Problem details: Return the listing below exactly. Leave its pictures out.

#### Dataset extract

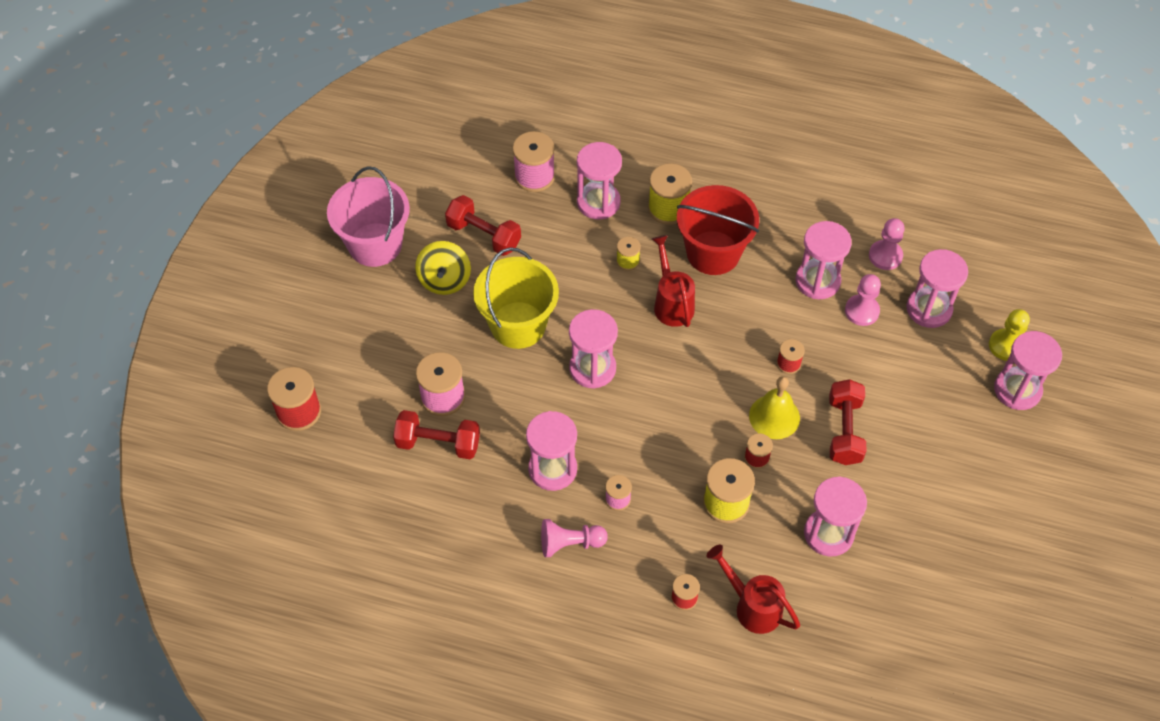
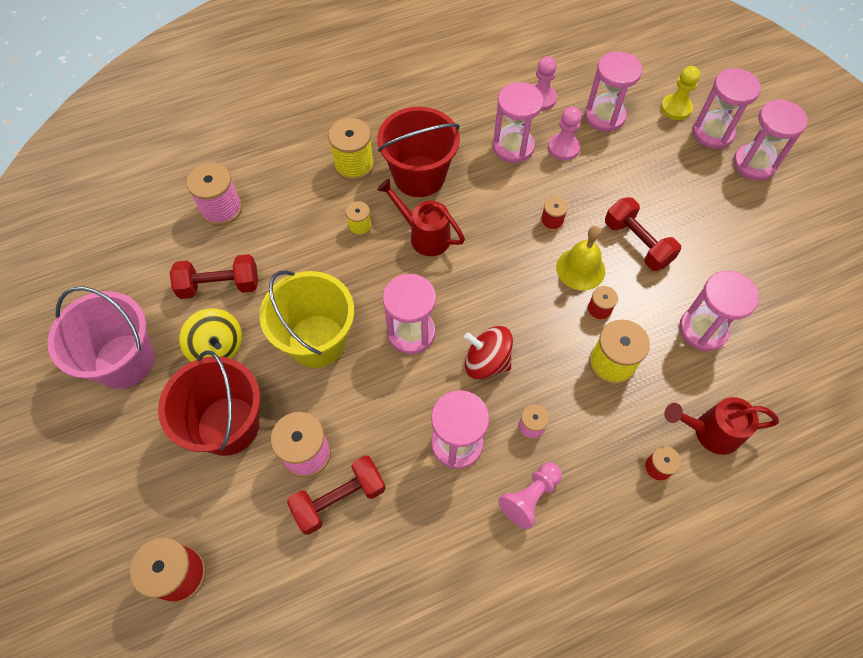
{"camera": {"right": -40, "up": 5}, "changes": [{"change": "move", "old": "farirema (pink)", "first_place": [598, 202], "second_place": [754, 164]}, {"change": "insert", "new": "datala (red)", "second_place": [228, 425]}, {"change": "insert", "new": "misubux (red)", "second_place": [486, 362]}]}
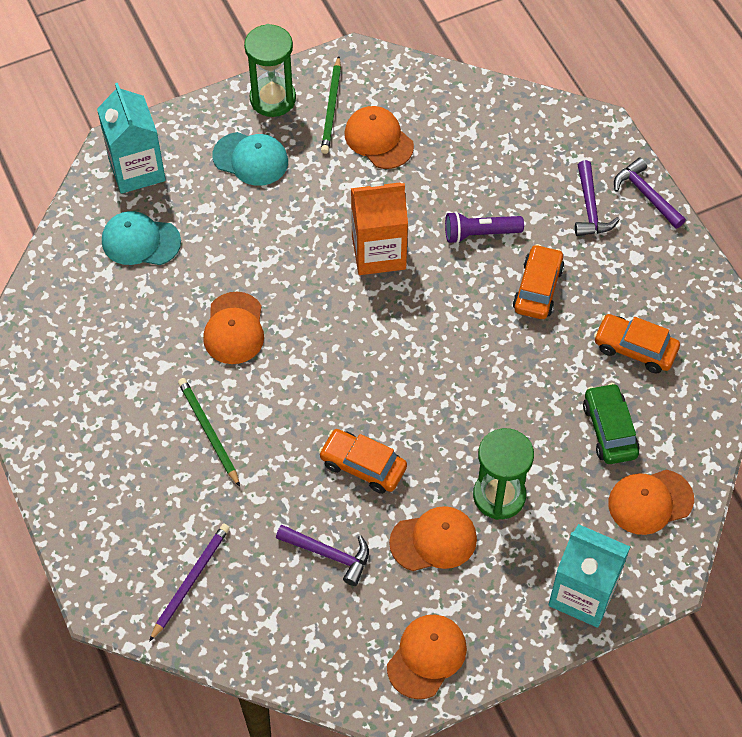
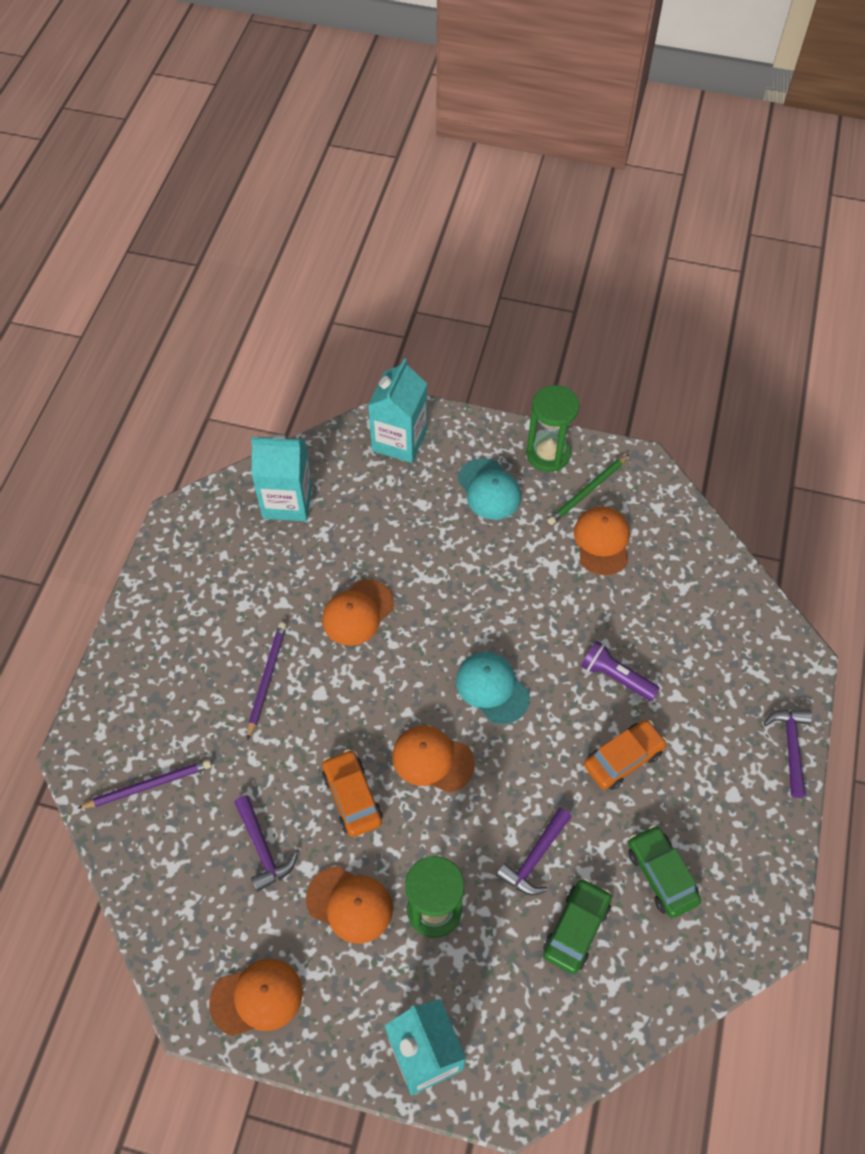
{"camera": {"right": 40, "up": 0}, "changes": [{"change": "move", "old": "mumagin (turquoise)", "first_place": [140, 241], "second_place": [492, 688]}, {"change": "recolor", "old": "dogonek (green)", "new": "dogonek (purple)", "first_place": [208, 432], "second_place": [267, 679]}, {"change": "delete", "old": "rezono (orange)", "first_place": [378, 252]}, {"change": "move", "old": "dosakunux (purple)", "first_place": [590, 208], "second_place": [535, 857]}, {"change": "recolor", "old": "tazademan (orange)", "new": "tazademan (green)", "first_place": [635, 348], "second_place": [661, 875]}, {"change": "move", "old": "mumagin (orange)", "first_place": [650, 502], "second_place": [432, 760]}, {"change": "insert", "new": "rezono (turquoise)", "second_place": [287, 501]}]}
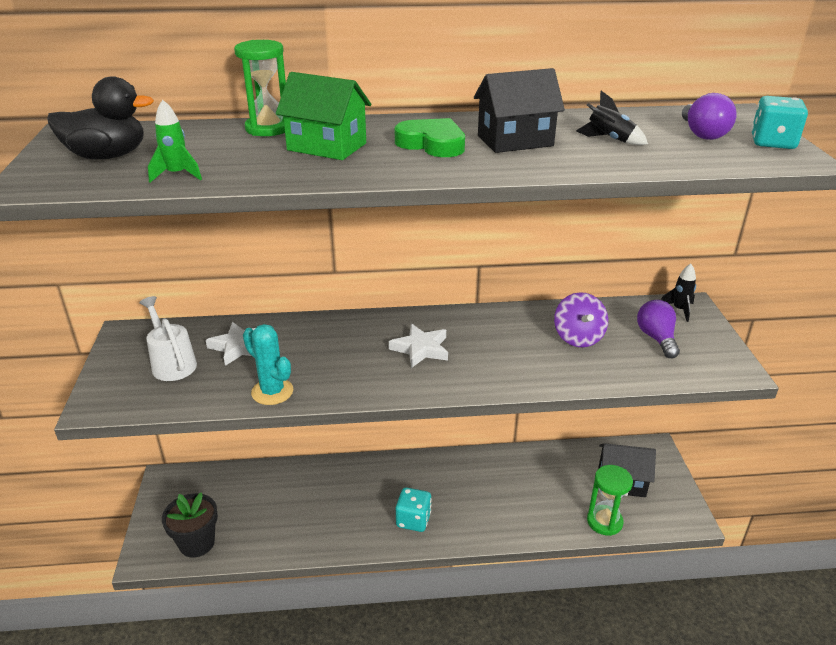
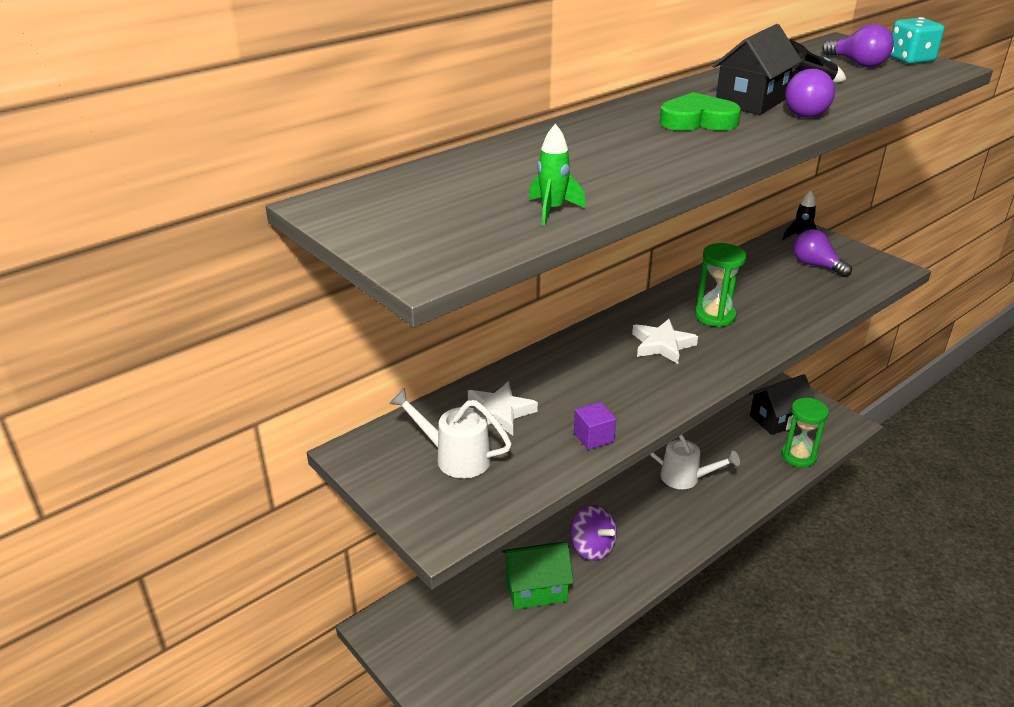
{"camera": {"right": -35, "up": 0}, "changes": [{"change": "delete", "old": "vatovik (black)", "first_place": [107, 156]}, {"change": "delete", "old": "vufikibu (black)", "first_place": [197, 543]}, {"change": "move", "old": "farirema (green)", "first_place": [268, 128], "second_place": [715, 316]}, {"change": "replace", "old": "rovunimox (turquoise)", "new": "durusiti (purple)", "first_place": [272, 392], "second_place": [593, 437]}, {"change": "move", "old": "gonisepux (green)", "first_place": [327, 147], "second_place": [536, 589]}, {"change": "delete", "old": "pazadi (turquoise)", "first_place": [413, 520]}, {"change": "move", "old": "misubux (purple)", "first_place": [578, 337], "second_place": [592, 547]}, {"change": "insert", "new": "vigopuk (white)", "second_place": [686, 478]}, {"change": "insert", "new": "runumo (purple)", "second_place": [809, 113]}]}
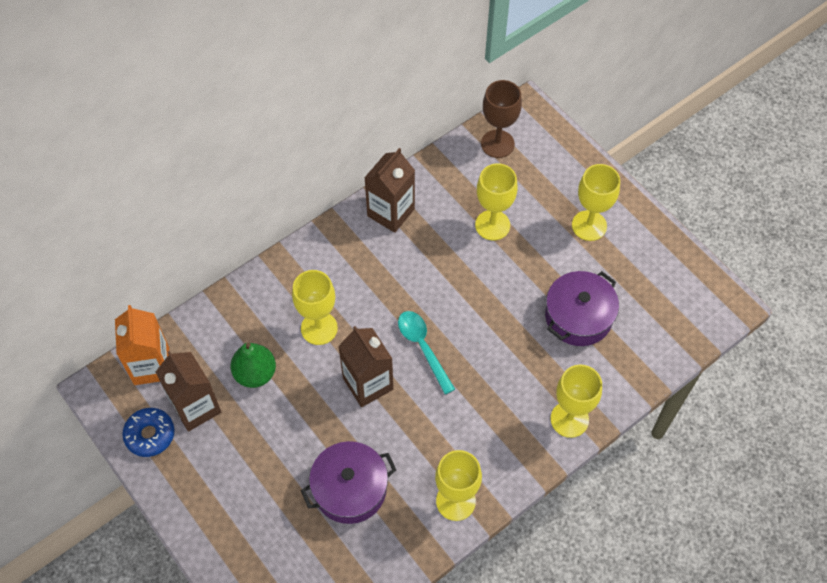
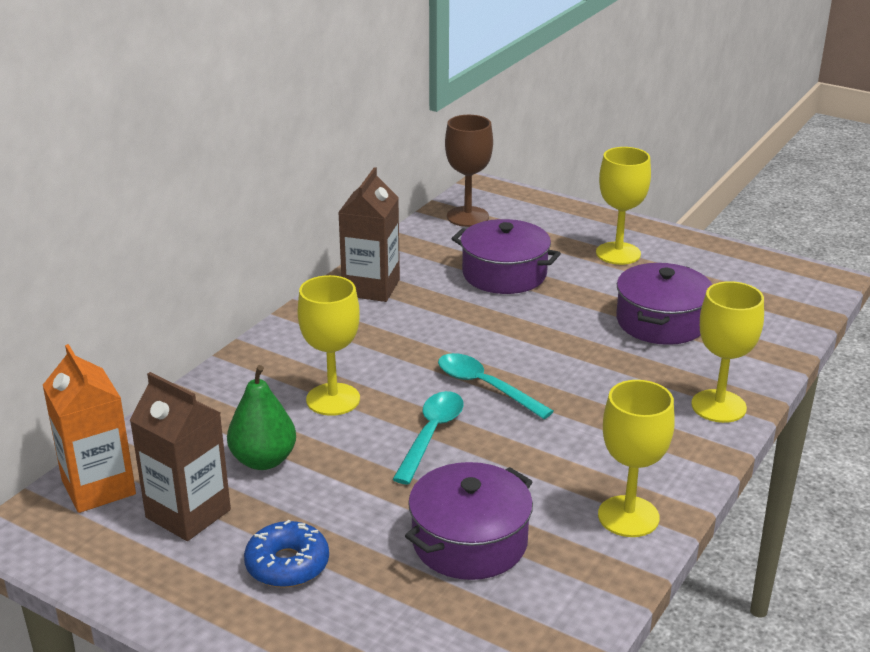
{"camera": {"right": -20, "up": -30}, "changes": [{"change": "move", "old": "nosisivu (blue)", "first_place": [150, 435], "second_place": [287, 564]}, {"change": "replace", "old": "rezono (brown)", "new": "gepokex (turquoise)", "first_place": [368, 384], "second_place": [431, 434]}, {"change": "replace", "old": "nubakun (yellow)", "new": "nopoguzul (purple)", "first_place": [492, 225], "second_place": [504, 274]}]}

########

Your response:
{"camera": {"right": -40, "up": 5}, "changes": [{"change": "move", "old": "farirema (pink)", "first_place": [598, 202], "second_place": [754, 164]}, {"change": "insert", "new": "datala (red)", "second_place": [228, 425]}, {"change": "insert", "new": "misubux (red)", "second_place": [486, 362]}]}
{"camera": {"right": 40, "up": 0}, "changes": [{"change": "move", "old": "mumagin (turquoise)", "first_place": [140, 241], "second_place": [492, 688]}, {"change": "recolor", "old": "dogonek (green)", "new": "dogonek (purple)", "first_place": [208, 432], "second_place": [267, 679]}, {"change": "delete", "old": "rezono (orange)", "first_place": [378, 252]}, {"change": "move", "old": "dosakunux (purple)", "first_place": [590, 208], "second_place": [535, 857]}, {"change": "recolor", "old": "tazademan (orange)", "new": "tazademan (green)", "first_place": [635, 348], "second_place": [661, 875]}, {"change": "move", "old": "mumagin (orange)", "first_place": [650, 502], "second_place": [432, 760]}, {"change": "insert", "new": "rezono (turquoise)", "second_place": [287, 501]}]}
{"camera": {"right": -35, "up": 0}, "changes": [{"change": "delete", "old": "vatovik (black)", "first_place": [107, 156]}, {"change": "delete", "old": "vufikibu (black)", "first_place": [197, 543]}, {"change": "move", "old": "farirema (green)", "first_place": [268, 128], "second_place": [715, 316]}, {"change": "replace", "old": "rovunimox (turquoise)", "new": "durusiti (purple)", "first_place": [272, 392], "second_place": [593, 437]}, {"change": "move", "old": "gonisepux (green)", "first_place": [327, 147], "second_place": [536, 589]}, {"change": "delete", "old": "pazadi (turquoise)", "first_place": [413, 520]}, {"change": "move", "old": "misubux (purple)", "first_place": [578, 337], "second_place": [592, 547]}, {"change": "insert", "new": "vigopuk (white)", "second_place": [686, 478]}, {"change": "insert", "new": "runumo (purple)", "second_place": [809, 113]}]}
{"camera": {"right": -20, "up": -30}, "changes": [{"change": "move", "old": "nosisivu (blue)", "first_place": [150, 435], "second_place": [287, 564]}, {"change": "replace", "old": "rezono (brown)", "new": "gepokex (turquoise)", "first_place": [368, 384], "second_place": [431, 434]}, {"change": "replace", "old": "nubakun (yellow)", "new": "nopoguzul (purple)", "first_place": [492, 225], "second_place": [504, 274]}]}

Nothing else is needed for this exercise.